> DATA SUPPLIED:
__________________________________________________
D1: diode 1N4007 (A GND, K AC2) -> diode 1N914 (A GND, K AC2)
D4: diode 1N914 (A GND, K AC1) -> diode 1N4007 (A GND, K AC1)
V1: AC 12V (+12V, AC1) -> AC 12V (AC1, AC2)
__________________________________________________
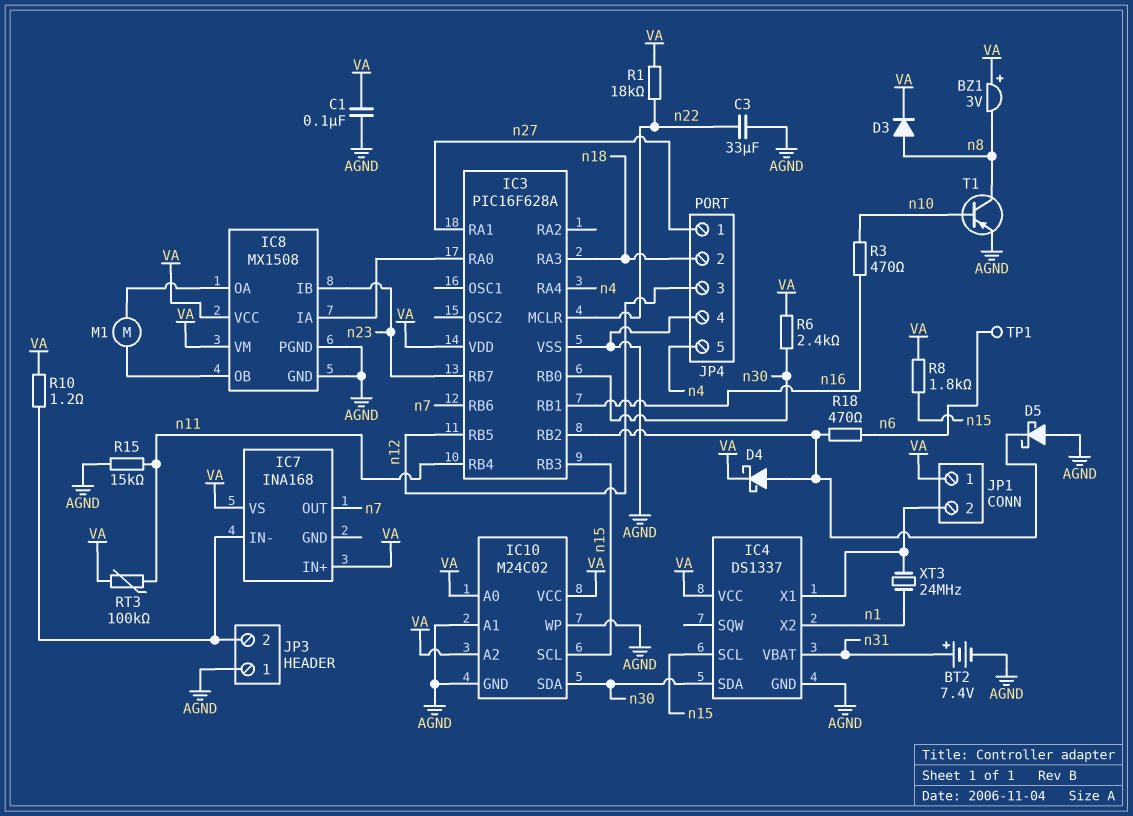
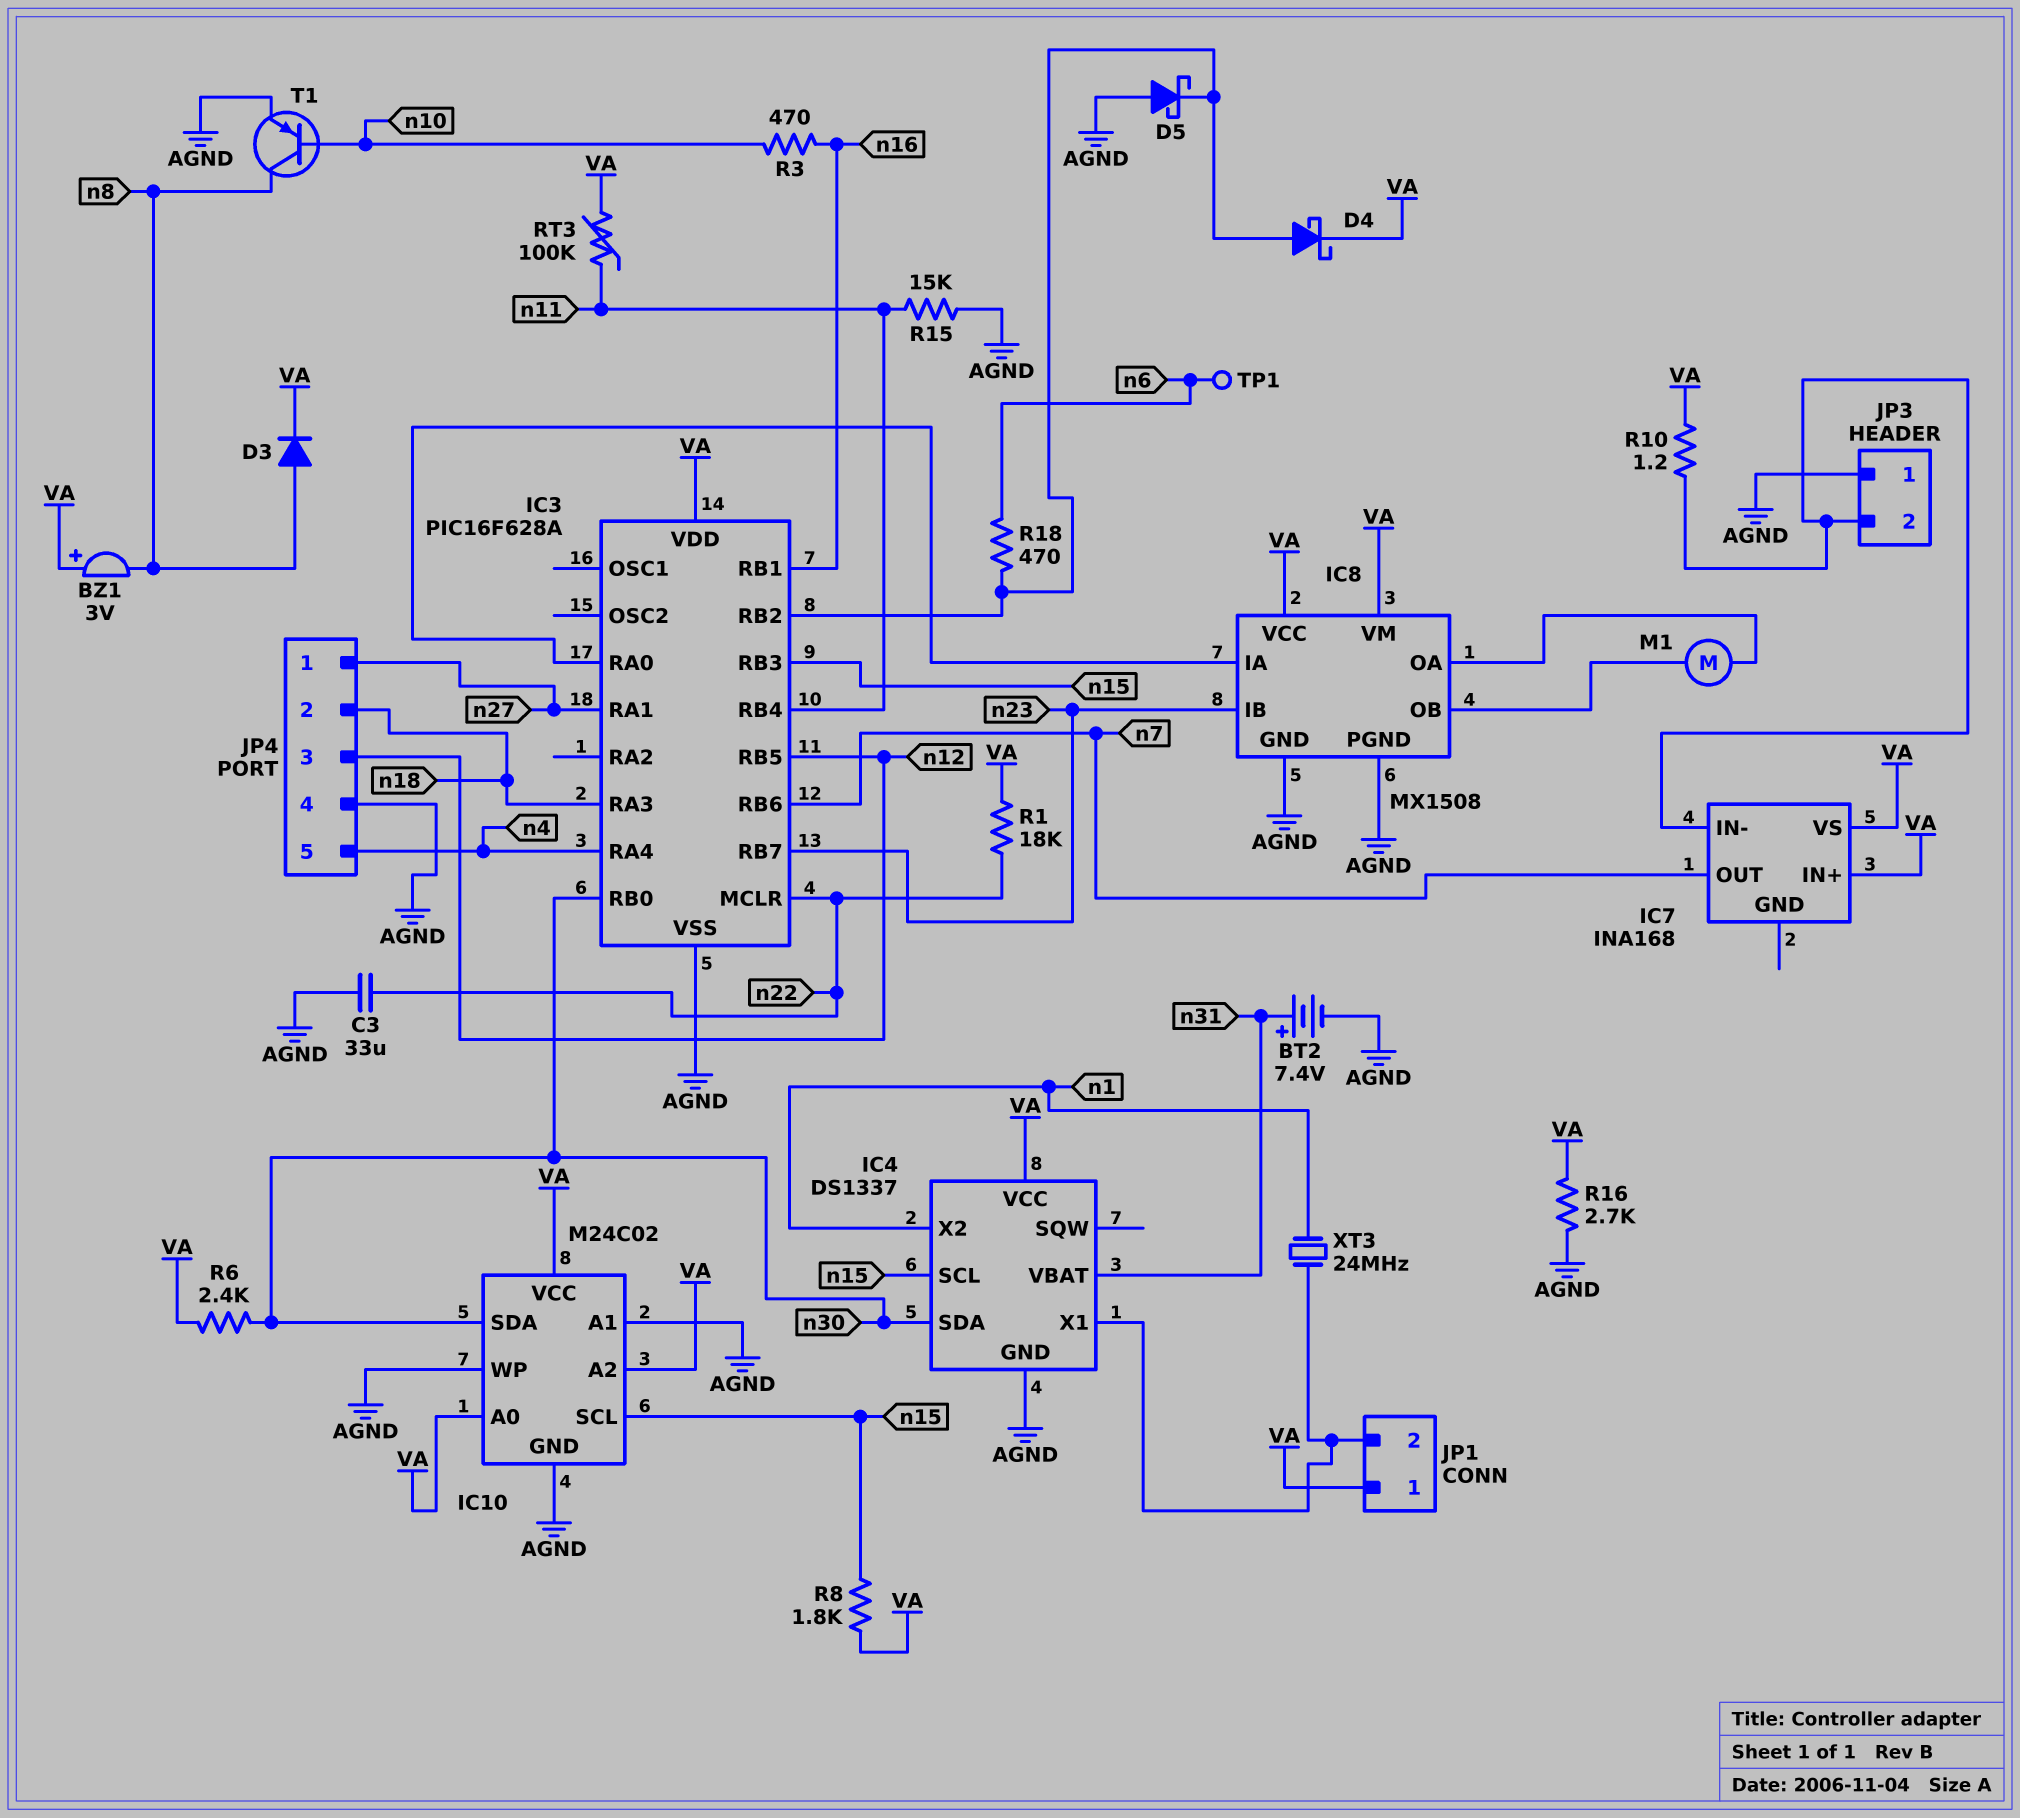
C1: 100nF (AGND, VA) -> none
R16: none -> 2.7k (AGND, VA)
__________________________________________________
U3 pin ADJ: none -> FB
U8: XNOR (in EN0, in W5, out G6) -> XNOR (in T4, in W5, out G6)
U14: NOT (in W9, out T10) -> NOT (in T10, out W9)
__________________________________________________
> WHAT YOU HAVE TO DO: Please report how many lines of the entries above contain the string "AGND". Reply with only the number.

> FINAL ANSWER: 2